> WHAT IS REQUIRED
In the entries below, which lines run from the one containing "red modedazak |" to the one containing "swapped | blue"? Copy exactly those lines, ends included, and no others.

+--

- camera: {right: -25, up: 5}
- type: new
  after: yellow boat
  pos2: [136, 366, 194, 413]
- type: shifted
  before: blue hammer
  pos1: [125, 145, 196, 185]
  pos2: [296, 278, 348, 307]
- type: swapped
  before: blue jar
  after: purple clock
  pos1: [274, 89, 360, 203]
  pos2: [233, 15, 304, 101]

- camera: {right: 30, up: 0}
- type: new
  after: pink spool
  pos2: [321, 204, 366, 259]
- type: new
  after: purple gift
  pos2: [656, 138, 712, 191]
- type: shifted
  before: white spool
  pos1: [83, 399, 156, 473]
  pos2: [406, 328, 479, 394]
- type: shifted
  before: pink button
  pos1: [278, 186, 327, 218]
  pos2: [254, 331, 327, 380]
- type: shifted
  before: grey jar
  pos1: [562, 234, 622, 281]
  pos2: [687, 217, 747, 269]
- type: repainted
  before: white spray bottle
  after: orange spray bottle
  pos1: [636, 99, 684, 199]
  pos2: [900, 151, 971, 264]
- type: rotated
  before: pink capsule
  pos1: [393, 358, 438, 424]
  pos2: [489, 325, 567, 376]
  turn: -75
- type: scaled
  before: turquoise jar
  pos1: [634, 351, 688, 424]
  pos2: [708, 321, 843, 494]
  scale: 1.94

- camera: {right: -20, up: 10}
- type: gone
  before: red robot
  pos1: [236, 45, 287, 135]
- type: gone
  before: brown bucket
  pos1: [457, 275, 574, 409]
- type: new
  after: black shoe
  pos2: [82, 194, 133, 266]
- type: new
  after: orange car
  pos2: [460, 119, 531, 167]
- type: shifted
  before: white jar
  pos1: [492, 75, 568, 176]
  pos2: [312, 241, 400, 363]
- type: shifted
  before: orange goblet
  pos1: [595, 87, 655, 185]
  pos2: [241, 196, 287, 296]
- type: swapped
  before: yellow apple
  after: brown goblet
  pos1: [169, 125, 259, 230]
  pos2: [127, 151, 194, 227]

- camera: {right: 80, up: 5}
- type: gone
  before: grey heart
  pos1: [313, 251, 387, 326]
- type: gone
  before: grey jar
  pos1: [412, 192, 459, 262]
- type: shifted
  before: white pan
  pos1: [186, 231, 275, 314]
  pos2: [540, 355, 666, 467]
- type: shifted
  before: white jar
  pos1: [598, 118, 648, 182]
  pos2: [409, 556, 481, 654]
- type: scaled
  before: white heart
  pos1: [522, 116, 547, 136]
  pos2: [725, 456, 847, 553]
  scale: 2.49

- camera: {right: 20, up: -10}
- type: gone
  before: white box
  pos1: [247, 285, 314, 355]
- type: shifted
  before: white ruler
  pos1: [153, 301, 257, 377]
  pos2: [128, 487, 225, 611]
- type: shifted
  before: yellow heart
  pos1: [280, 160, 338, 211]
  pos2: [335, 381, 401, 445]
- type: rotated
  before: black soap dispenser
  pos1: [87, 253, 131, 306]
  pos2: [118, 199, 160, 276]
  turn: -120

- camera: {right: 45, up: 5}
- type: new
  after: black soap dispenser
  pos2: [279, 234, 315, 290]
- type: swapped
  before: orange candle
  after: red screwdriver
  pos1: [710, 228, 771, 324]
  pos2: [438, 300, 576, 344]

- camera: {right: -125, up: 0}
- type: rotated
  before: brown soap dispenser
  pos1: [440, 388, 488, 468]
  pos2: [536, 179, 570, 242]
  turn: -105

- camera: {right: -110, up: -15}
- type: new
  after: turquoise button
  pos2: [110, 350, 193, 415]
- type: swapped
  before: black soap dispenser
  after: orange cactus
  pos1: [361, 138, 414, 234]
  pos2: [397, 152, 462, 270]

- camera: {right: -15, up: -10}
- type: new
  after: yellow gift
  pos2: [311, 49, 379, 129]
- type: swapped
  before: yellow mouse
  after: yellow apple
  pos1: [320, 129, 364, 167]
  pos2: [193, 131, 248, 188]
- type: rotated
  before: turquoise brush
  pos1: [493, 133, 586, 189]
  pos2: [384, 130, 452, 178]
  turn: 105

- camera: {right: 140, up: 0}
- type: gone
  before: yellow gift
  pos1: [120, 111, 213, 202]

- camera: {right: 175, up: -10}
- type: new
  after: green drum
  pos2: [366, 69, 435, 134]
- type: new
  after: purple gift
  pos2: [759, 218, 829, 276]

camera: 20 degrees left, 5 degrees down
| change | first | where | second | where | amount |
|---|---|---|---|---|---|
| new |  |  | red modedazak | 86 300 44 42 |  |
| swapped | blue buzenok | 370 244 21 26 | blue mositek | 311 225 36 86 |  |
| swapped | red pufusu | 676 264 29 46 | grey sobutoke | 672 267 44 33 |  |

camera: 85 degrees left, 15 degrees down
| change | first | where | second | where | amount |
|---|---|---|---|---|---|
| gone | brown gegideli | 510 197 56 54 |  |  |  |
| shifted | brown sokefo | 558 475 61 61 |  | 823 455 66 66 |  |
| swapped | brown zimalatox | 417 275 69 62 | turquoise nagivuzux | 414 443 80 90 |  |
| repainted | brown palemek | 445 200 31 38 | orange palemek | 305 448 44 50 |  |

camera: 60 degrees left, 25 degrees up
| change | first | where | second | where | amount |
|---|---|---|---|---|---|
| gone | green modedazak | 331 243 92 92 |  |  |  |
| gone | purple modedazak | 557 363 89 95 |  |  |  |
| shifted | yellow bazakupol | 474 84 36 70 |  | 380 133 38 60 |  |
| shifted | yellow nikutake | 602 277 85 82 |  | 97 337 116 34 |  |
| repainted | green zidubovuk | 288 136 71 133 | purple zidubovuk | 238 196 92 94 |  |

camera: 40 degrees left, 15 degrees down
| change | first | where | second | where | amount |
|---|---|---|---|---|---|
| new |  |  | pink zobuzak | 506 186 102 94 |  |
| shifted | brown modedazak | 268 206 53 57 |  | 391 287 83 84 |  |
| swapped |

+--

> EXERCISE RESPONSE
| new |  |  | red modedazak | 86 300 44 42 |  |
| swapped | blue buzenok | 370 244 21 26 | blue mositek | 311 225 36 86 |  |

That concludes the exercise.